[Records]

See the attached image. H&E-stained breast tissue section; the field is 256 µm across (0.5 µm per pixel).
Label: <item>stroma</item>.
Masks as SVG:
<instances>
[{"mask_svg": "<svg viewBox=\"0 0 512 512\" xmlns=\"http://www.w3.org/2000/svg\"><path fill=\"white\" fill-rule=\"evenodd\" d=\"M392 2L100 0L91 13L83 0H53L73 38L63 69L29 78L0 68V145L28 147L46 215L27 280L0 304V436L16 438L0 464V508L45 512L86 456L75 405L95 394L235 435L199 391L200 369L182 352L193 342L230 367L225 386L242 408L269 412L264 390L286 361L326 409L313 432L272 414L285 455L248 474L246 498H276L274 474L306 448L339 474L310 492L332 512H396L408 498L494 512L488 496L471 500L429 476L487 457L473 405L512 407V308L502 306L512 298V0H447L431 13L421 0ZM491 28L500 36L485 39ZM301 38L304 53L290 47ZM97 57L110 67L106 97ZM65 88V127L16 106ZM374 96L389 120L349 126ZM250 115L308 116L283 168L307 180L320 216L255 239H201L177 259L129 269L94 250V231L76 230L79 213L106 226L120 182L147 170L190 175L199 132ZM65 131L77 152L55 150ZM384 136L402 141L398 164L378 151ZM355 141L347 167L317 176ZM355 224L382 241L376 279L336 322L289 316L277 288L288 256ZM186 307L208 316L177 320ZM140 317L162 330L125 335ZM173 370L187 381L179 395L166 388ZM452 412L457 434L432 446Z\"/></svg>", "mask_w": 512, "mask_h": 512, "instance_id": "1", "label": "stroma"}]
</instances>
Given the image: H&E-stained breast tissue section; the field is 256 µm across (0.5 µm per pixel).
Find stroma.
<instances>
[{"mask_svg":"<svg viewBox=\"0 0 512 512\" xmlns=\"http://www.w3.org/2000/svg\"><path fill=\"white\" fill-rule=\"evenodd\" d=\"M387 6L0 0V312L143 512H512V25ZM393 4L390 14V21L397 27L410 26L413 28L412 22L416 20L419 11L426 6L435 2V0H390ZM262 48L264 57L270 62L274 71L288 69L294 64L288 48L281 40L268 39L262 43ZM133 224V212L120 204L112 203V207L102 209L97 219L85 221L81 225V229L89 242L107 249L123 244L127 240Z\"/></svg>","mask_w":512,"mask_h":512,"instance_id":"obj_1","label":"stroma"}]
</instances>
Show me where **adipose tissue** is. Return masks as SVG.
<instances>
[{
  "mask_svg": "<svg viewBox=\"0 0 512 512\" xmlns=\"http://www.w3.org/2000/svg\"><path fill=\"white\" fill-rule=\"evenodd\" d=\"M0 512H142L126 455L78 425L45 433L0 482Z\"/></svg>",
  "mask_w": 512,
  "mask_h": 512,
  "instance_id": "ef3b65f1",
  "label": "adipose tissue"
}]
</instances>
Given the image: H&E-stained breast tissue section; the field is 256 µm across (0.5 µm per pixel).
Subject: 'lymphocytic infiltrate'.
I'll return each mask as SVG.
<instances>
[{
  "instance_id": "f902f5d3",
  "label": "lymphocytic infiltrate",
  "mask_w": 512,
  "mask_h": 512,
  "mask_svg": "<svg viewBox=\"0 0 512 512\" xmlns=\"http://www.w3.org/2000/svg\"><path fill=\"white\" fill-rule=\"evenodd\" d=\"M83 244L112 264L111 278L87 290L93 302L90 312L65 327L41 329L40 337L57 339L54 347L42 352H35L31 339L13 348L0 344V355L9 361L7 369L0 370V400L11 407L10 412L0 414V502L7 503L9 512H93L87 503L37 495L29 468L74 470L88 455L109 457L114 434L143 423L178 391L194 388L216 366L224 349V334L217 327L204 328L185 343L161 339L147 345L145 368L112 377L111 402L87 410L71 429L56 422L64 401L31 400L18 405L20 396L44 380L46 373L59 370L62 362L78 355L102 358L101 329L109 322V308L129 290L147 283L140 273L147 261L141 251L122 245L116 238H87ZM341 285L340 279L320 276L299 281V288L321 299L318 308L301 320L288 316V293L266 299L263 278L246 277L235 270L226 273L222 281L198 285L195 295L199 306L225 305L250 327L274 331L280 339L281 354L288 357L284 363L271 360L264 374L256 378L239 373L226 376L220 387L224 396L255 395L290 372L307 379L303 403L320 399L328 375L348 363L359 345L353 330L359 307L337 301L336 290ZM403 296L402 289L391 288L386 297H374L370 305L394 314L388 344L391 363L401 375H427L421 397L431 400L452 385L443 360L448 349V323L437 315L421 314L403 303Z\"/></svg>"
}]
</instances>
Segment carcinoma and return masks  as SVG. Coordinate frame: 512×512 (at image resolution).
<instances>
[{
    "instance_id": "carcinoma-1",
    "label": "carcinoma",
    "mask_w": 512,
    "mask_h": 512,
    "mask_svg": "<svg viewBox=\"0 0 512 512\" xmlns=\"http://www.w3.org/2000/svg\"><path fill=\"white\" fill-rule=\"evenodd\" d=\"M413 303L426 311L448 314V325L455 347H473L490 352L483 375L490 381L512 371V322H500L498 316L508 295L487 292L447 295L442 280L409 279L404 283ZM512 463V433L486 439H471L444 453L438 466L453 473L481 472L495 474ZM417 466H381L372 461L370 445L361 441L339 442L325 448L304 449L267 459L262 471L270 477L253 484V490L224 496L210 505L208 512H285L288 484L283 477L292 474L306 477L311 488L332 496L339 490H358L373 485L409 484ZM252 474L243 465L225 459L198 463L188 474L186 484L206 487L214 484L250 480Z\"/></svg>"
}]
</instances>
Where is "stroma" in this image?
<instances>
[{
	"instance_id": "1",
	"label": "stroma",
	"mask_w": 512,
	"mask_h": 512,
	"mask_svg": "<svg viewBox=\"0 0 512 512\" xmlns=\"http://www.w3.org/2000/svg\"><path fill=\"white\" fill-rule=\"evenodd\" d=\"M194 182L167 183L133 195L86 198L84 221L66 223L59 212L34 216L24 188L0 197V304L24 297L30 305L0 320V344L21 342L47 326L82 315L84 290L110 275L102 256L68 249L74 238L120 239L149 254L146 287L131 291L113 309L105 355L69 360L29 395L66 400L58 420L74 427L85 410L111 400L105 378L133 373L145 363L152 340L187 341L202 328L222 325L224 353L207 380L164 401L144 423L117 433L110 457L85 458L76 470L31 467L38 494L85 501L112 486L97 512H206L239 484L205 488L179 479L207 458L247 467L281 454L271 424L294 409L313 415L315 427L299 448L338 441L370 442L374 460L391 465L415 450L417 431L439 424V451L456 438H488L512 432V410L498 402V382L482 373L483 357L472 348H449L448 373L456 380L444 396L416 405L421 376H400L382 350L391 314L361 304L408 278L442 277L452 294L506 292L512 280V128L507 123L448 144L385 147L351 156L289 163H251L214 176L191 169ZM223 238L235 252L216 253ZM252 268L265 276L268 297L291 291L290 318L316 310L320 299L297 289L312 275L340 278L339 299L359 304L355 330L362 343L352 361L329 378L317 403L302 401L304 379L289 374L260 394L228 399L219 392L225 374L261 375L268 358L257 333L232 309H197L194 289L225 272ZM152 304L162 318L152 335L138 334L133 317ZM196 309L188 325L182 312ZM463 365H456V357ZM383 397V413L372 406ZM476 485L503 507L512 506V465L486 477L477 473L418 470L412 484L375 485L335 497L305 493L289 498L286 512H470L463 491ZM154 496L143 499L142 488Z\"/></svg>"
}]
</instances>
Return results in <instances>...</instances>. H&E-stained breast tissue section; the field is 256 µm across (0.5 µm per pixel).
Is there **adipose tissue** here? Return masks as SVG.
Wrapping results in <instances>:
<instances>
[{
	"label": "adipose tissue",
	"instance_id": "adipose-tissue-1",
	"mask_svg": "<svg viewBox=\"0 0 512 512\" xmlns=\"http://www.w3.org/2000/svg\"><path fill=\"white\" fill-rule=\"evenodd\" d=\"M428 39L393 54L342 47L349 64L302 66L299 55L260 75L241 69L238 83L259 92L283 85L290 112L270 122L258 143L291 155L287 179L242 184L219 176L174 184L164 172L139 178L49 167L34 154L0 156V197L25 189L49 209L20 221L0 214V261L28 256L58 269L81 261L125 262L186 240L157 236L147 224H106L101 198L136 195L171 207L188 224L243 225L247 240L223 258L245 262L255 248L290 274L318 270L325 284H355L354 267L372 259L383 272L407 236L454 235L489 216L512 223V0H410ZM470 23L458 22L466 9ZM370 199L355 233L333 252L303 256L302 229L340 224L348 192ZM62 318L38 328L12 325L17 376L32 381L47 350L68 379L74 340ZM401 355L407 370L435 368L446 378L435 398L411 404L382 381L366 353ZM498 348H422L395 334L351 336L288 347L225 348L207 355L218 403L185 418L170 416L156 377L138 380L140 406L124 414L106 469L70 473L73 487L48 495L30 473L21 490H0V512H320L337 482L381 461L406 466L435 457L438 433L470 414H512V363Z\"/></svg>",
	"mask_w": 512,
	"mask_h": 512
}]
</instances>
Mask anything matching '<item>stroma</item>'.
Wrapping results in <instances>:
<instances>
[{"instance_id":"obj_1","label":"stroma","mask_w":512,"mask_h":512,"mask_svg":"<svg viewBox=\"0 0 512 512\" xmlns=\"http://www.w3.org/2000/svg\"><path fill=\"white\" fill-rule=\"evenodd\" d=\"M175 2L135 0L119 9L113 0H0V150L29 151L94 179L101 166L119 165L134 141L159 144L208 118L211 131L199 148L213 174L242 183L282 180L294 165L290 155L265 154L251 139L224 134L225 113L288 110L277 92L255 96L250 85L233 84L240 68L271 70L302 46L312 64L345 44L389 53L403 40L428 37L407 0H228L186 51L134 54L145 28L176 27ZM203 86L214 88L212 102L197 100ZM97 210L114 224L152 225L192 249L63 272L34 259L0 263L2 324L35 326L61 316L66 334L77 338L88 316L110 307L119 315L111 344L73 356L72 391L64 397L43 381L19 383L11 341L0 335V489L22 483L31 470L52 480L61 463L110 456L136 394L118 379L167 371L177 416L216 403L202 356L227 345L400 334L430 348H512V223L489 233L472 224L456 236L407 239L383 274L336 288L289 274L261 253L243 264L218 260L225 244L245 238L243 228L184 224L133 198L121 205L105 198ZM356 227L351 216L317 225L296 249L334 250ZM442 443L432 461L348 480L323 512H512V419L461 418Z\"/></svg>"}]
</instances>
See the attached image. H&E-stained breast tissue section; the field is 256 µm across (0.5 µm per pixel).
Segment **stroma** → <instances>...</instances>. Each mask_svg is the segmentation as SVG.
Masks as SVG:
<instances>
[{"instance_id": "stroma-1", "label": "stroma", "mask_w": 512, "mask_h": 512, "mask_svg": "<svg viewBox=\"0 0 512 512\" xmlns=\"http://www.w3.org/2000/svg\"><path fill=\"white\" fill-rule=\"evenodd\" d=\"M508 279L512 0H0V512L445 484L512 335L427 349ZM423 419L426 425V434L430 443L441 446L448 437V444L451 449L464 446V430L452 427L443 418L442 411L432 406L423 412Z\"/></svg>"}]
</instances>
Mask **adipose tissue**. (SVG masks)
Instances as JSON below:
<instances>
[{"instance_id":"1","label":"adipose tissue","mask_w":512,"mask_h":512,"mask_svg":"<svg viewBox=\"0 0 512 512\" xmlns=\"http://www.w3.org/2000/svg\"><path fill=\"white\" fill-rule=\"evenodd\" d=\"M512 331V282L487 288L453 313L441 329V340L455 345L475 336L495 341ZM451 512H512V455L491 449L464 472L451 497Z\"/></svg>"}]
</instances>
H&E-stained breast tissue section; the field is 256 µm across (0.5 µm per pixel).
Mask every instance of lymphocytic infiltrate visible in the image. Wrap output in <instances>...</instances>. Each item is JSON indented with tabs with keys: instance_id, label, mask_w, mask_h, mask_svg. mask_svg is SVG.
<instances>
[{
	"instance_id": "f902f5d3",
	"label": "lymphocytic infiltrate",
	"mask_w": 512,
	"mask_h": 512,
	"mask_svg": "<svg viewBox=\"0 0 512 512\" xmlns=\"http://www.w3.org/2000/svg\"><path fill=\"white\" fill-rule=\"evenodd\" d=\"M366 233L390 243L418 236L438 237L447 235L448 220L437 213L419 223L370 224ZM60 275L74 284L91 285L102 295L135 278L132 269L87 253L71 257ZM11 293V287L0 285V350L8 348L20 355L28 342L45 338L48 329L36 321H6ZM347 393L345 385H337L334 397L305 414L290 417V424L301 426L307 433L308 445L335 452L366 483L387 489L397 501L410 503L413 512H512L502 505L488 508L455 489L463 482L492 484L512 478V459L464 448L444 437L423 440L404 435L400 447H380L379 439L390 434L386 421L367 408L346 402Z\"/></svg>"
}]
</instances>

**Given task:** Report all lines of the data that include the word "carcinoma".

**Worked solution:**
Segment carcinoma and return masks  as SVG. Coordinate frame: 512×512 (at image resolution).
    "instance_id": "carcinoma-1",
    "label": "carcinoma",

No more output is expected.